(Scene comparison data)
- - - - - - -

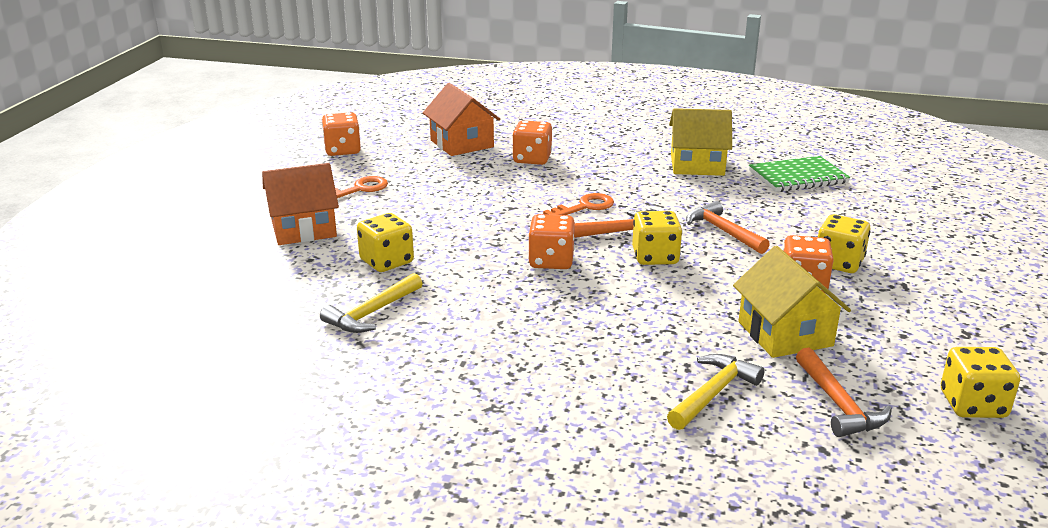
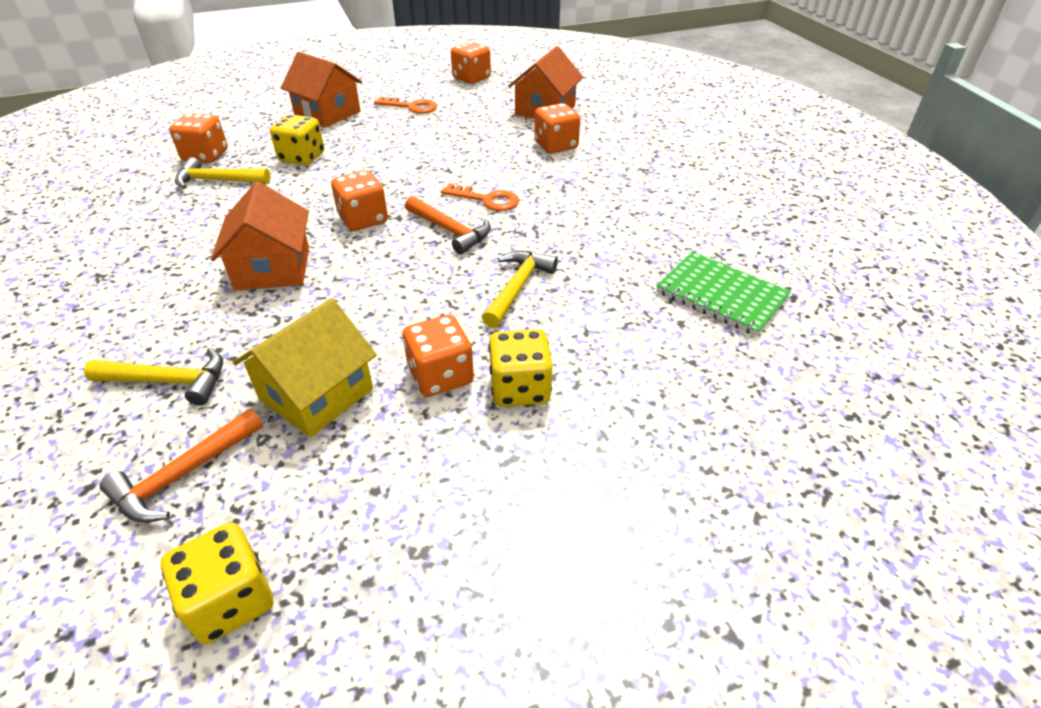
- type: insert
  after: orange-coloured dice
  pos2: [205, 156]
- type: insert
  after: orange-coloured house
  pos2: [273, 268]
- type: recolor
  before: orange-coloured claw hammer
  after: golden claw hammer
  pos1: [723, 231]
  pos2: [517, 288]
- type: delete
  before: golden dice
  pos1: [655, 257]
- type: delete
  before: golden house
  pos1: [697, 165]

- - - - - - -

What needs to be done | The answer is every line in the data where the word "before" appears.

Answer |
  before: orange-coloured claw hammer
  before: golden dice
  before: golden house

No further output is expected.